::: Input data :::

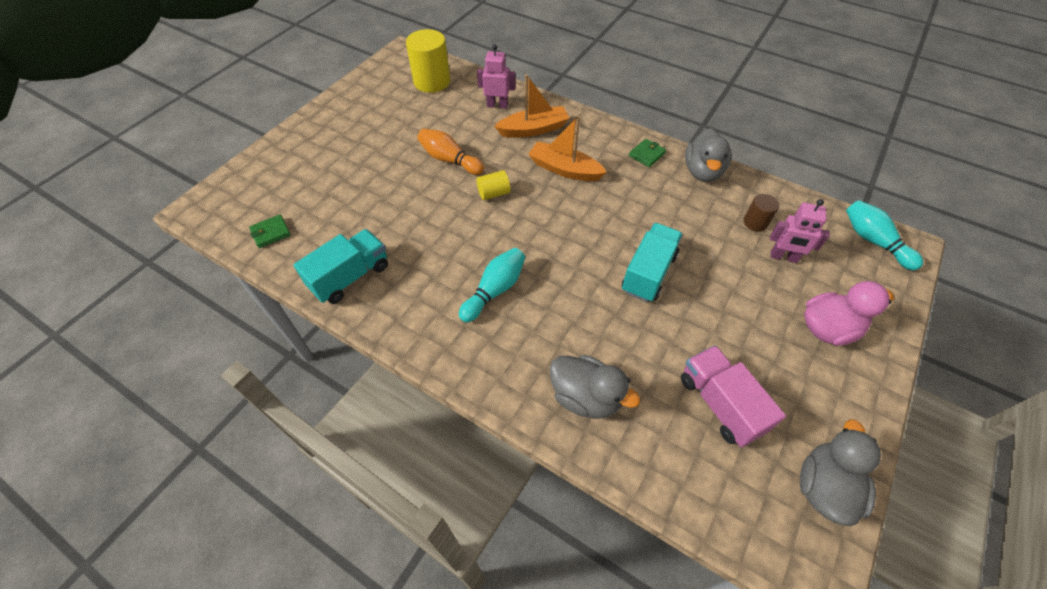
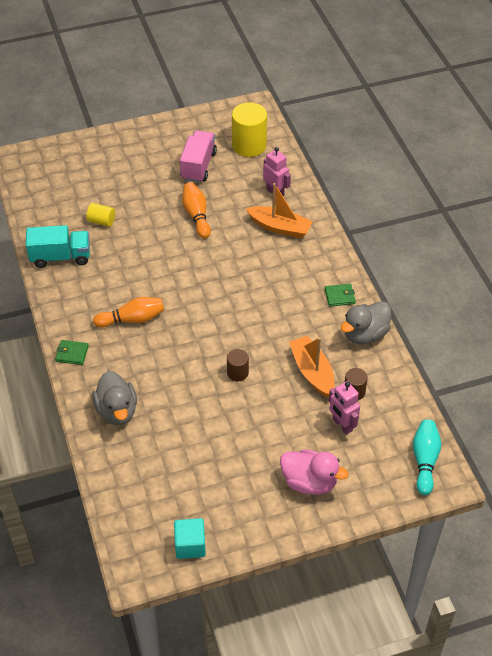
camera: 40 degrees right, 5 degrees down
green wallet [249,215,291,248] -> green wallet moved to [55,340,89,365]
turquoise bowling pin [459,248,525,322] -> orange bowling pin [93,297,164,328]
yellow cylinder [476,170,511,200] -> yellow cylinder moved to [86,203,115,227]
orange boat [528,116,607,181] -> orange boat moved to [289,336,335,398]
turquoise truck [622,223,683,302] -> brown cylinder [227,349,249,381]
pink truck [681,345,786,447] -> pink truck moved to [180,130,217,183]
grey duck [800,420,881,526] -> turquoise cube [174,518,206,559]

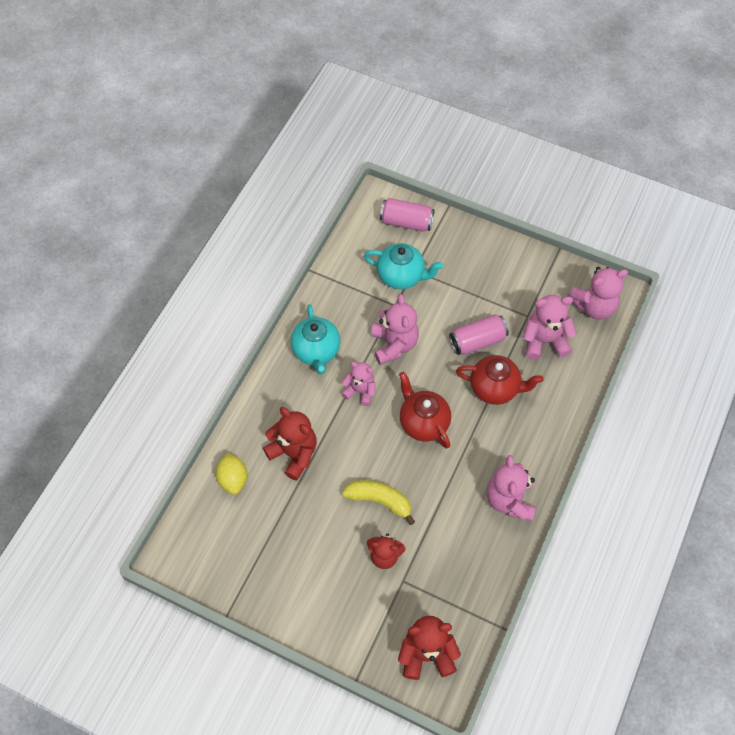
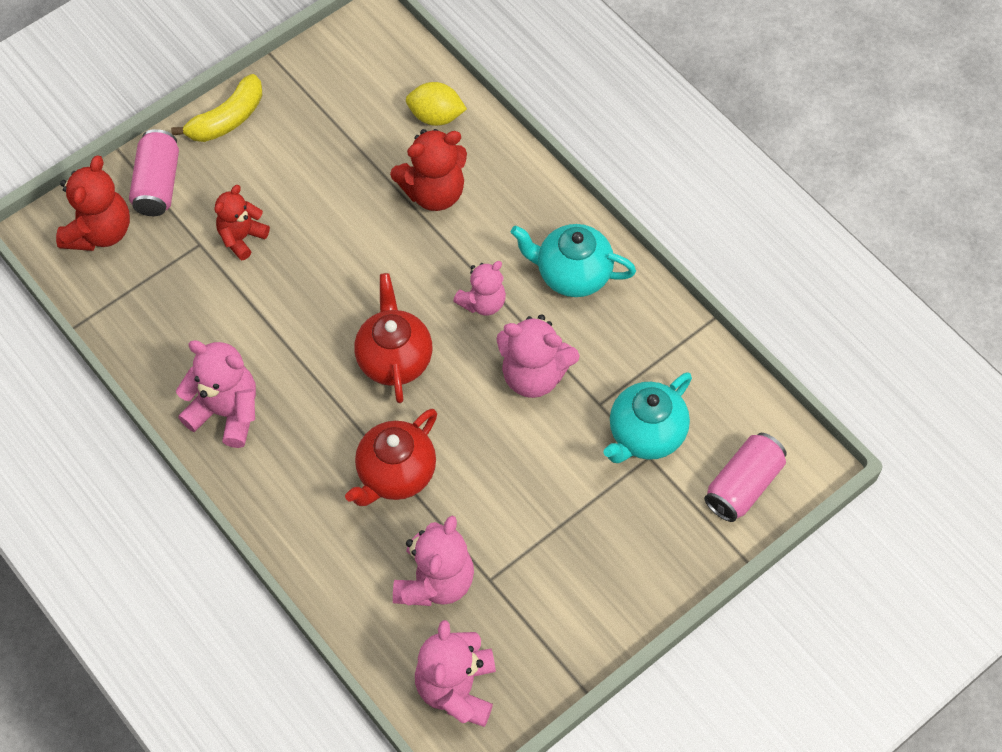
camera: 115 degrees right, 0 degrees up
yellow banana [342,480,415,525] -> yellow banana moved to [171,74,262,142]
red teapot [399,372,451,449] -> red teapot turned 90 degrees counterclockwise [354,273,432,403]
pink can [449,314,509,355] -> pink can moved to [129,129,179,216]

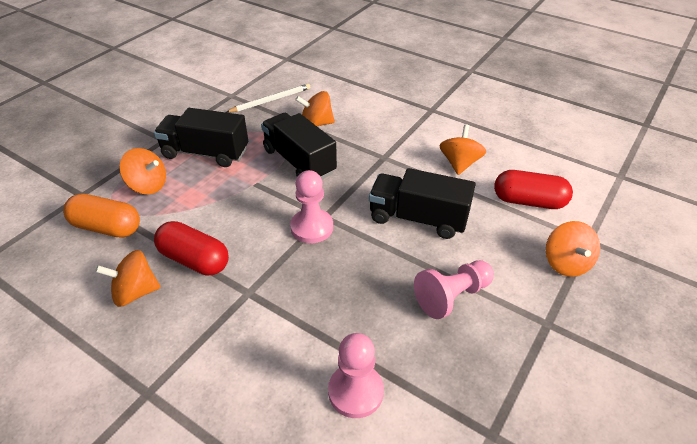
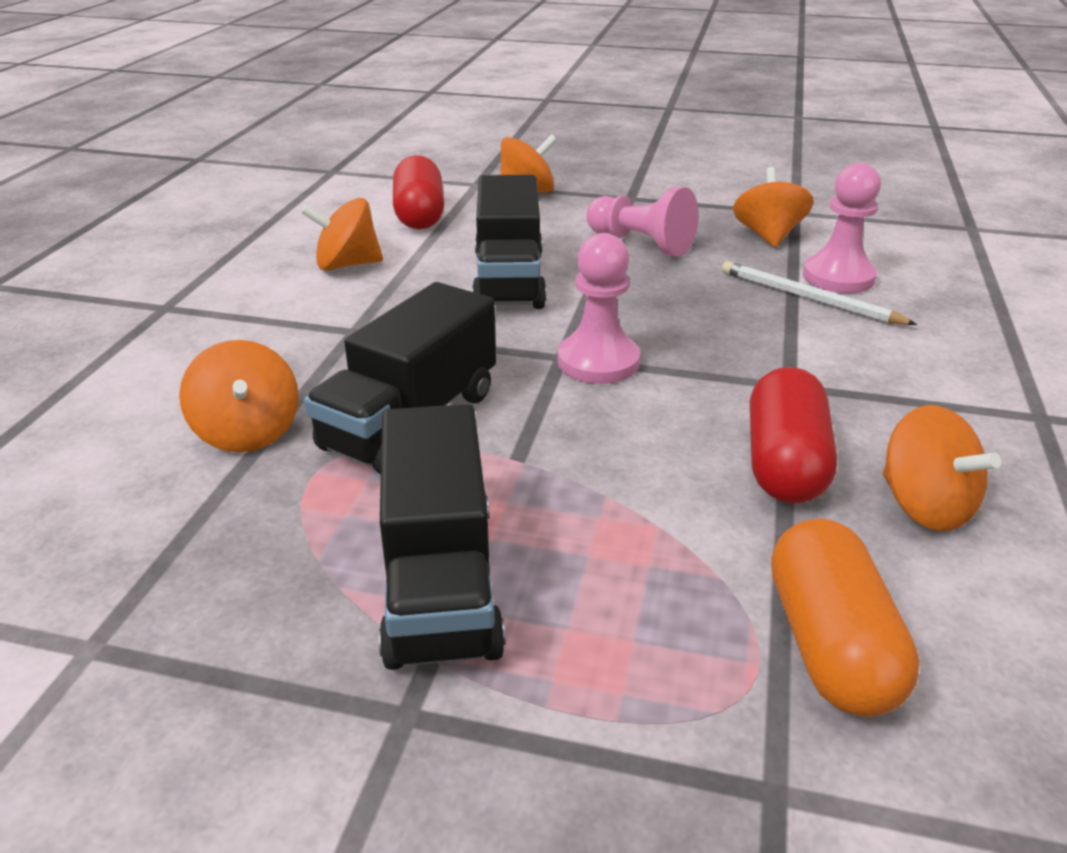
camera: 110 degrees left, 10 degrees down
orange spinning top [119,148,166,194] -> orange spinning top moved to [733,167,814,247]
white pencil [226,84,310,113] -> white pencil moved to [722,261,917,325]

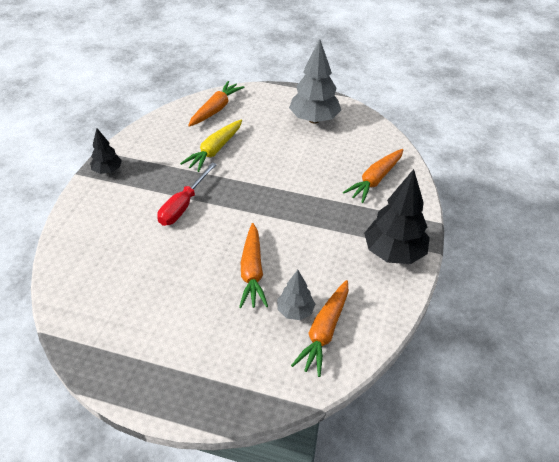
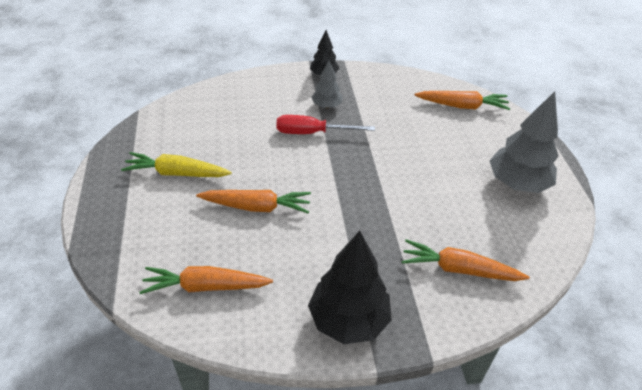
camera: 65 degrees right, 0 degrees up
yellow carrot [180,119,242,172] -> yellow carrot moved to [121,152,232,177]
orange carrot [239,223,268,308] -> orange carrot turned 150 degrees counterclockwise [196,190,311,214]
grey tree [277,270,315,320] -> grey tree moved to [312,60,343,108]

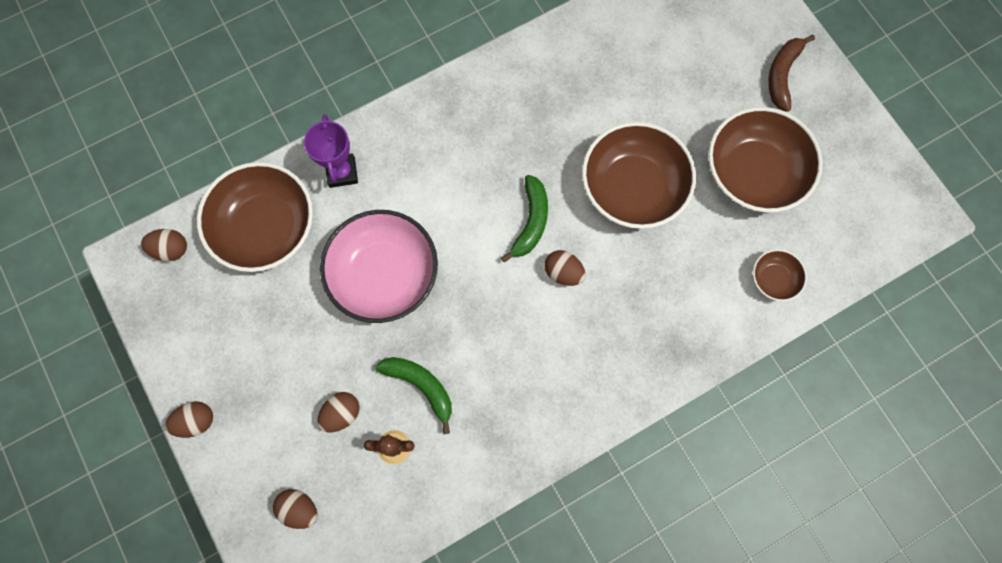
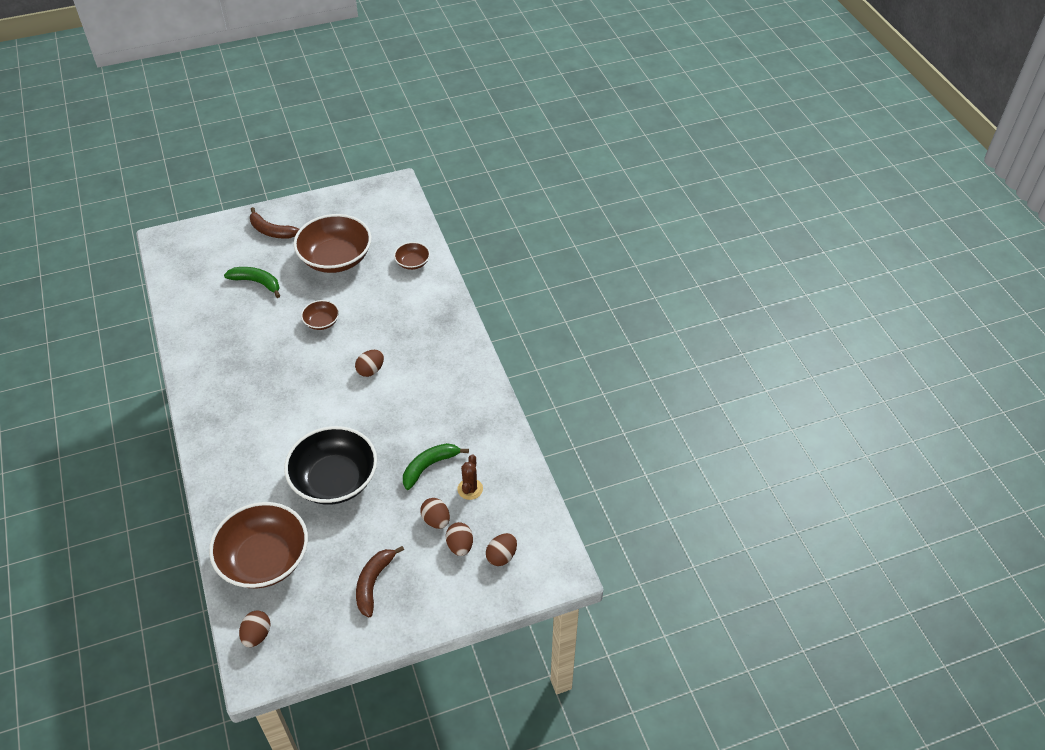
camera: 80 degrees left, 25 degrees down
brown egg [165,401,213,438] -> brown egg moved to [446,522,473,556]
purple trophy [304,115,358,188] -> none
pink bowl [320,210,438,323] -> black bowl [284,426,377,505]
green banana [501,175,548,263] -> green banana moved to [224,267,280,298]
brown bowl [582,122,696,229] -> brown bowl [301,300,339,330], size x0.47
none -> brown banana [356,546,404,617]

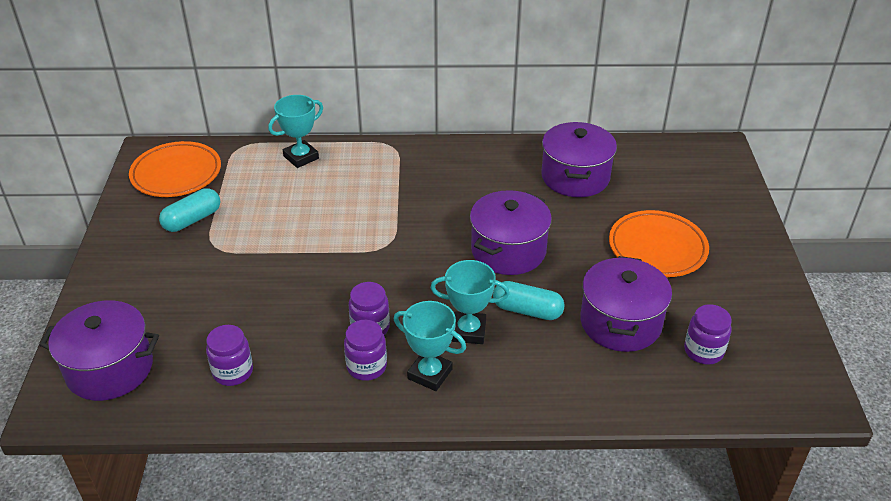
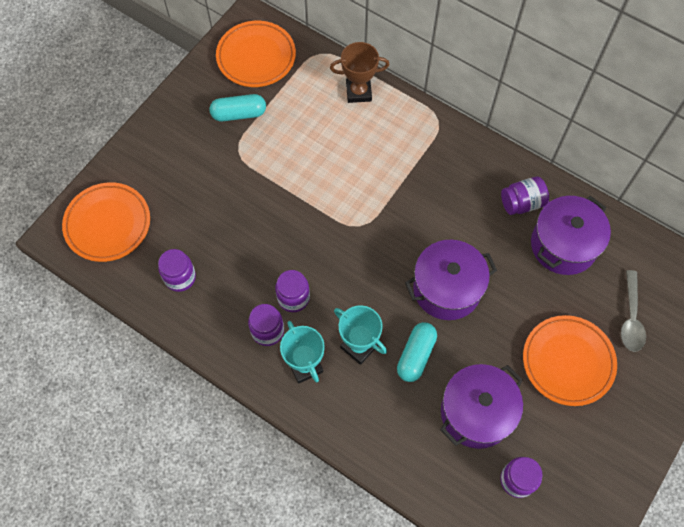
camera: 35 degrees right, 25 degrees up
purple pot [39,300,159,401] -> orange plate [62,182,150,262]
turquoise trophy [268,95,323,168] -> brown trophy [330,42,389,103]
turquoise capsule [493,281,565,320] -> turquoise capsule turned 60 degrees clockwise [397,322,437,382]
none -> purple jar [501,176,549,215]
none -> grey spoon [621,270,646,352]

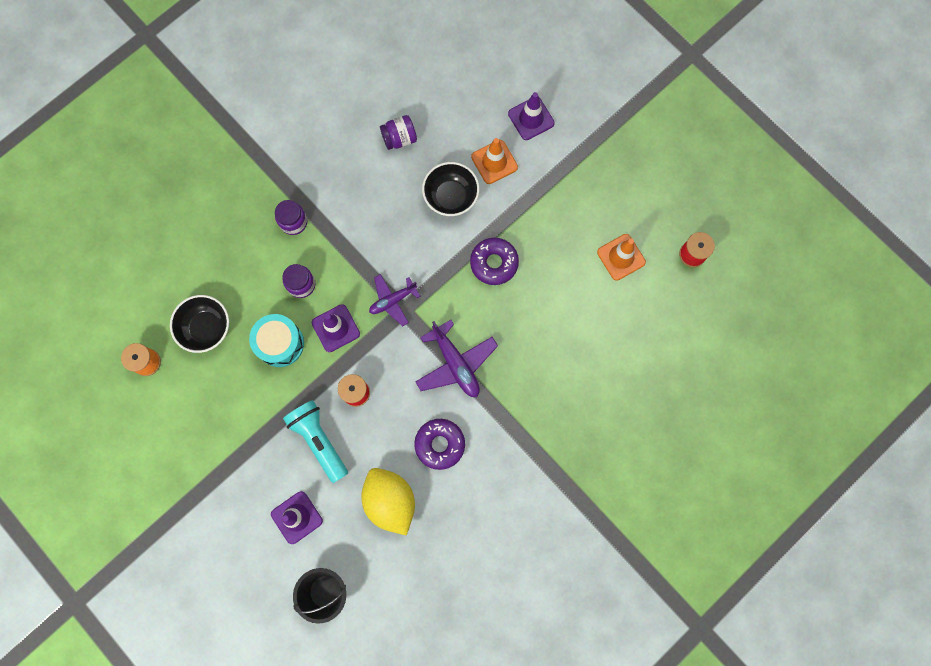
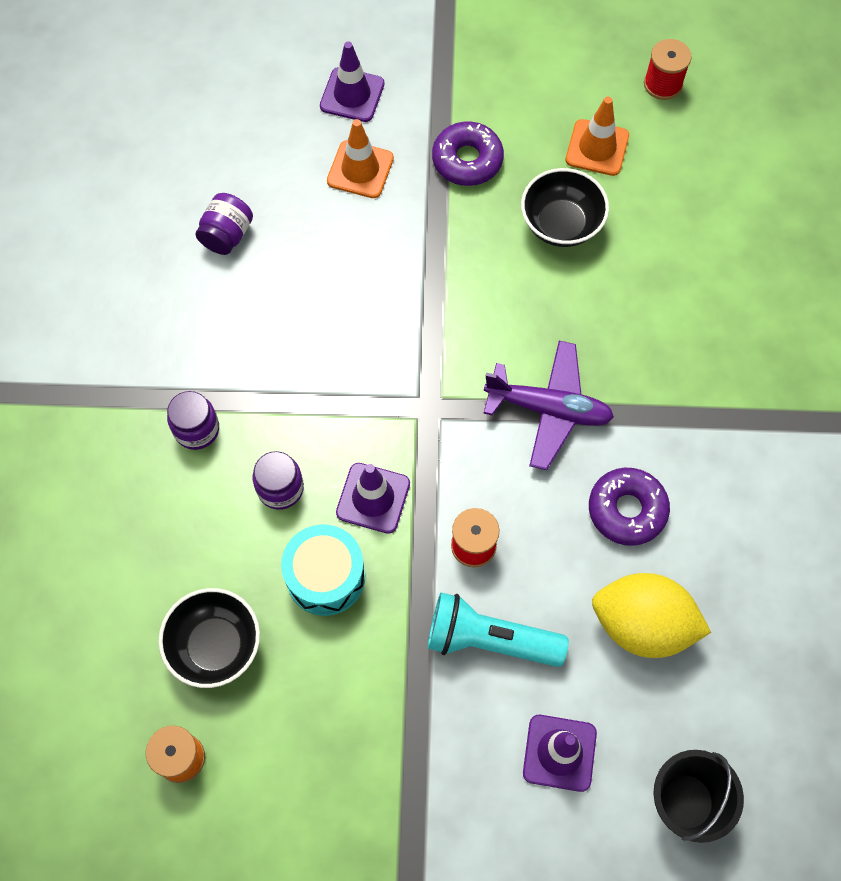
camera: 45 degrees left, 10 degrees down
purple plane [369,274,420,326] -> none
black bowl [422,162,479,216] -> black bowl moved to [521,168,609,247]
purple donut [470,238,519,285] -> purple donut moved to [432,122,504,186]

:::

The problem »
Which lines of the data include the string "truck"? Copy each of them.

Exercise solution »
turquoise truck [622,223,683,302] -> brown cylinder [227,349,249,381]
pink truck [681,345,786,447] -> pink truck moved to [180,130,217,183]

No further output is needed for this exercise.